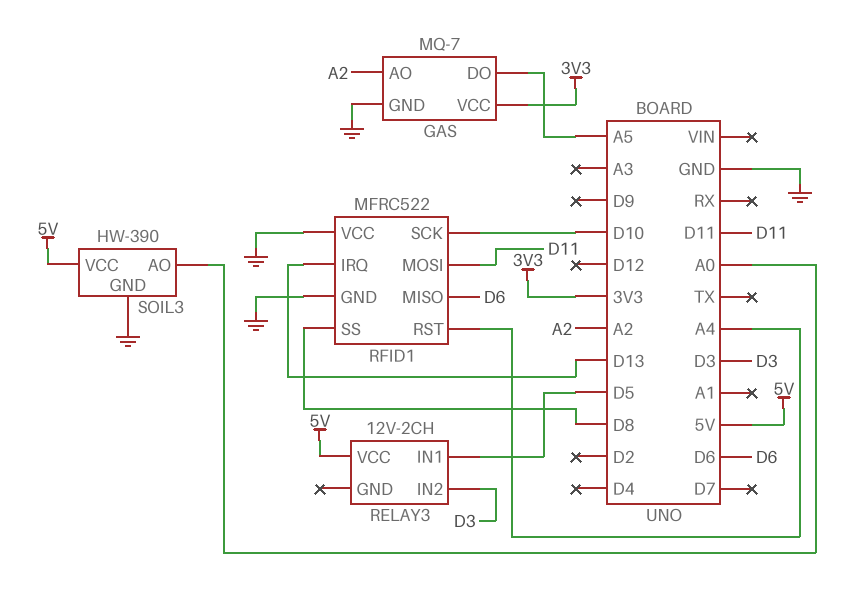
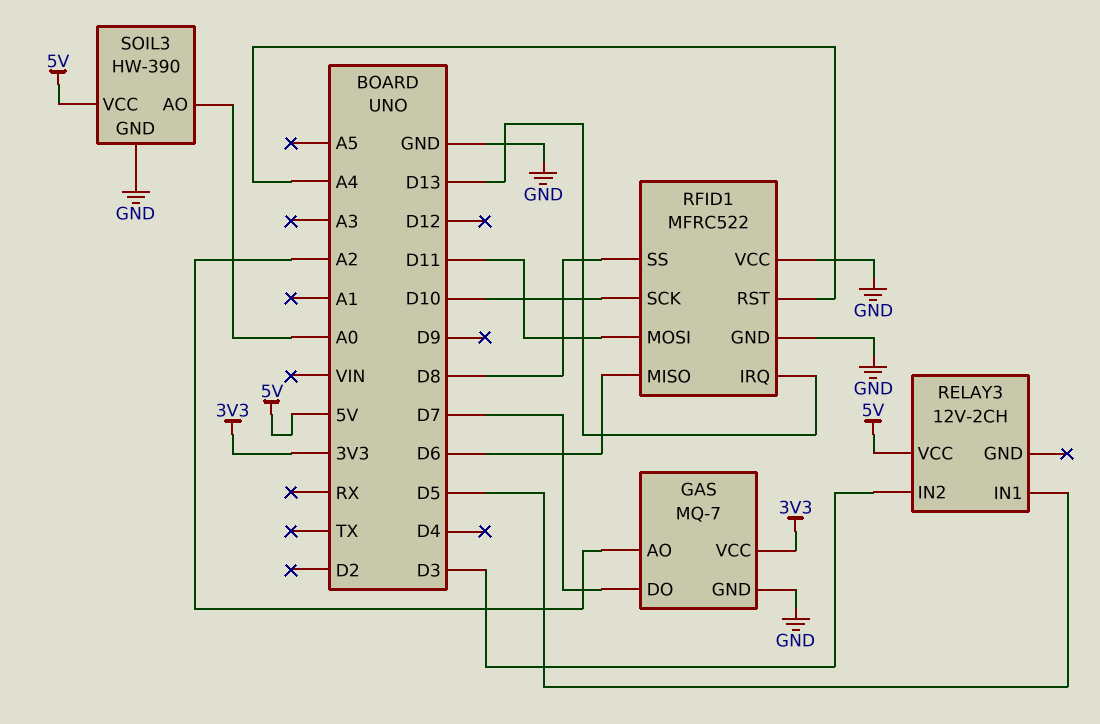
GAS pin DO: A5 -> D7

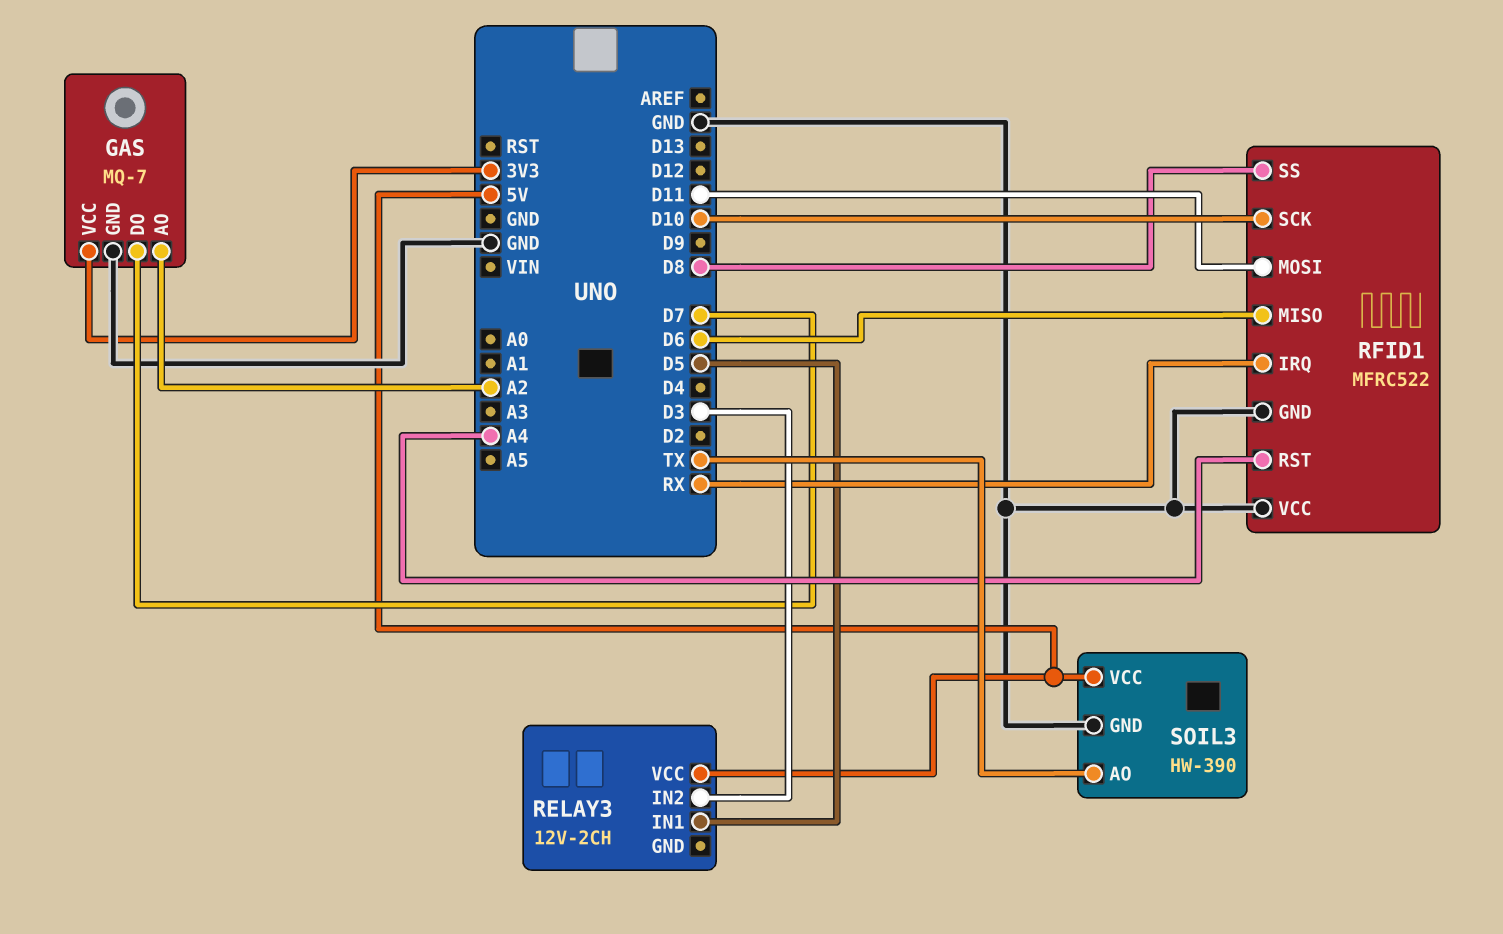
RFID1 pin IRQ: D13 -> RX
SOIL3 pin AO: A0 -> TX

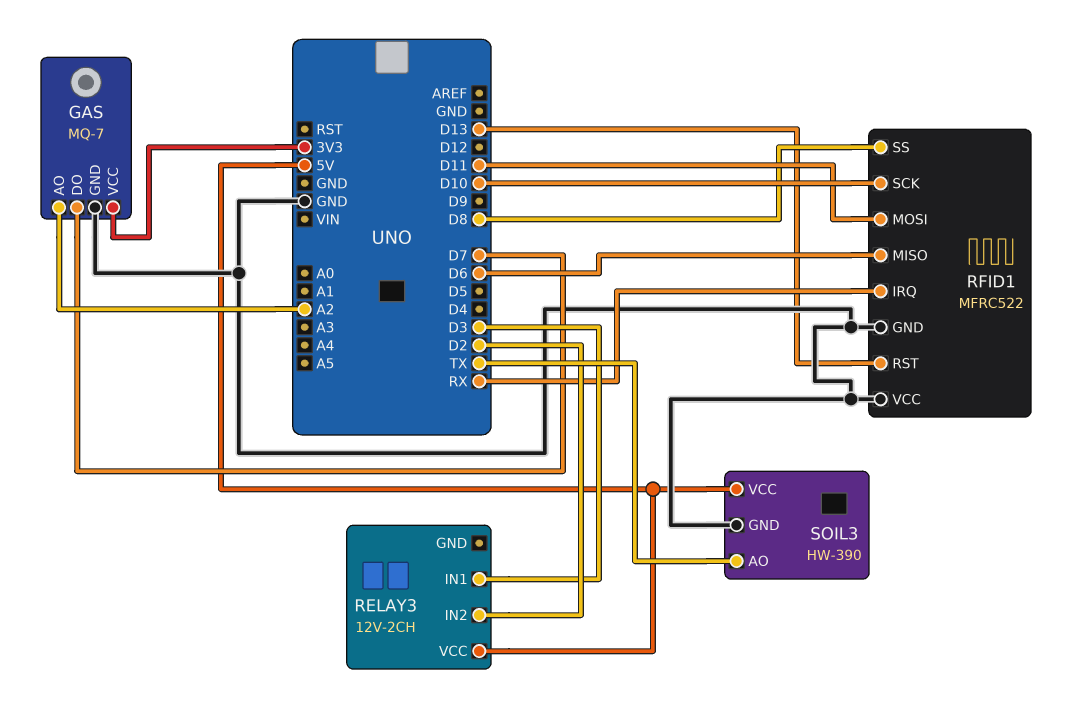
RELAY3 pin IN1: D5 -> D3
RELAY3 pin IN2: D3 -> D2
RFID1 pin RST: A4 -> D13

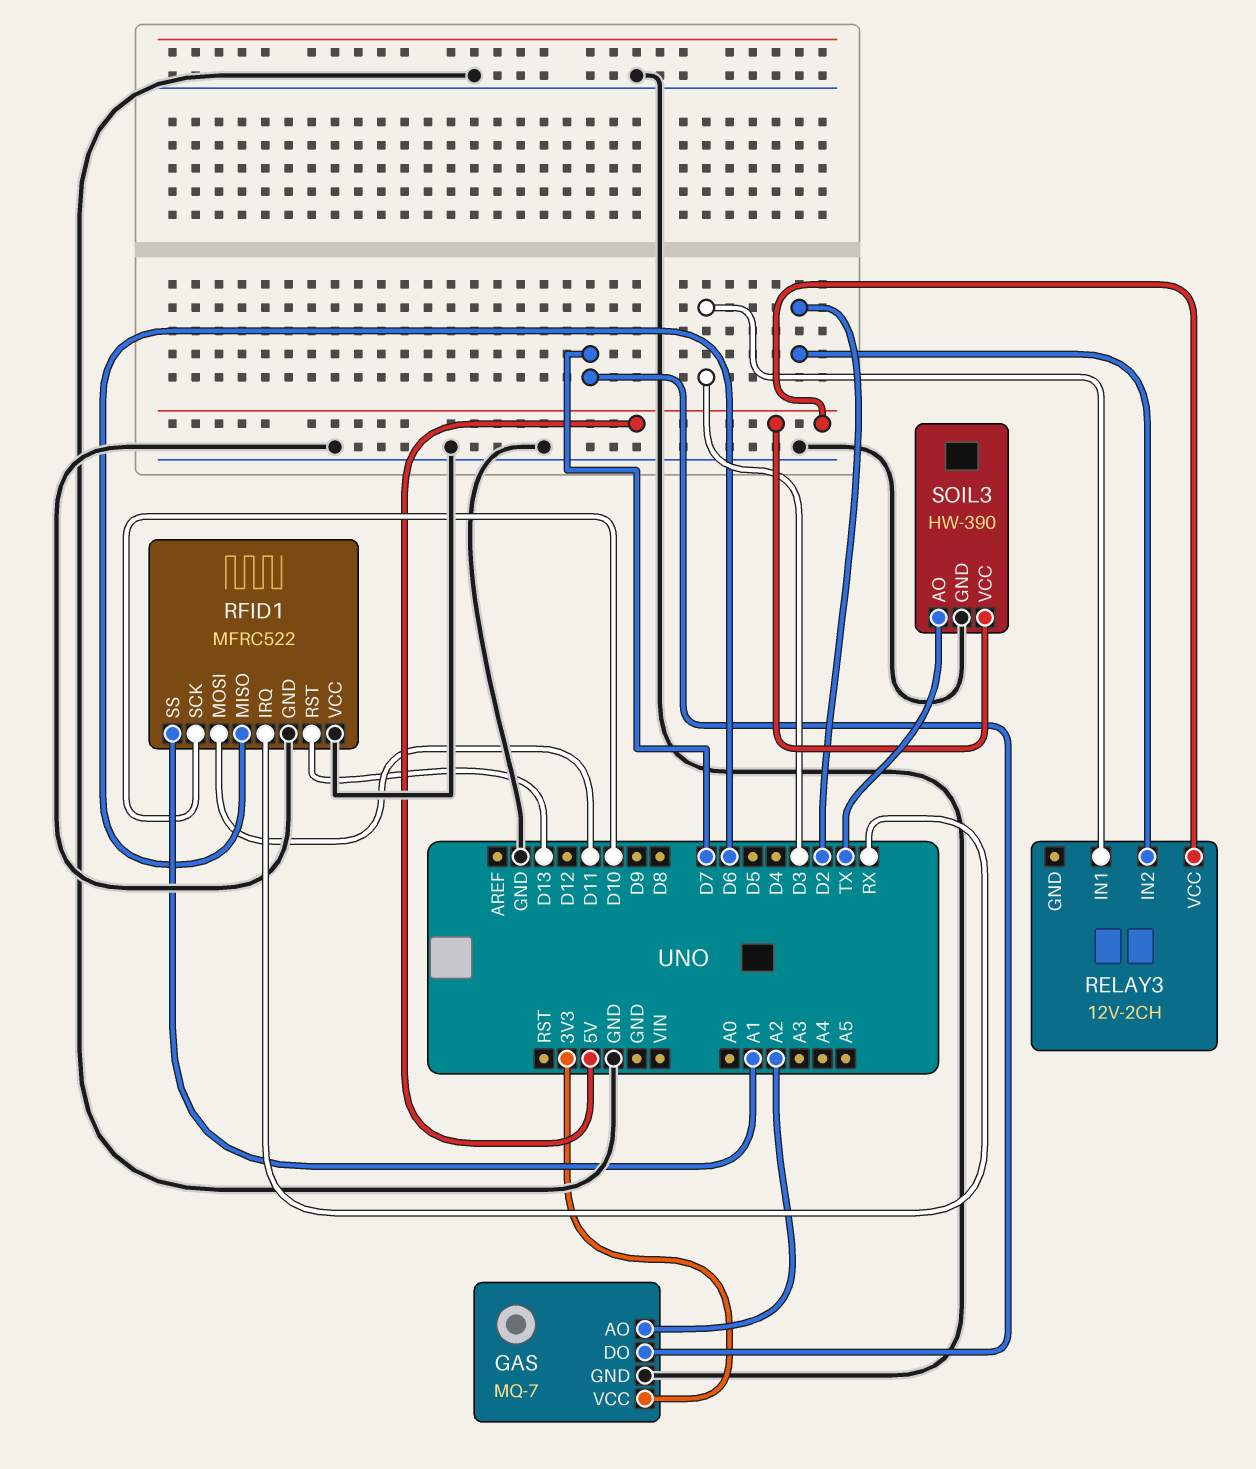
RFID1 pin SS: D8 -> A1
+++
- **Aim of the task**
From the line containing "RELAY3 pin IN2: D3 -> D2" down to the last line of the entries above, set down every line exactly. Omit all pictures.

- **Answer space**
RELAY3 pin IN2: D3 -> D2
RFID1 pin RST: A4 -> D13

RFID1 pin SS: D8 -> A1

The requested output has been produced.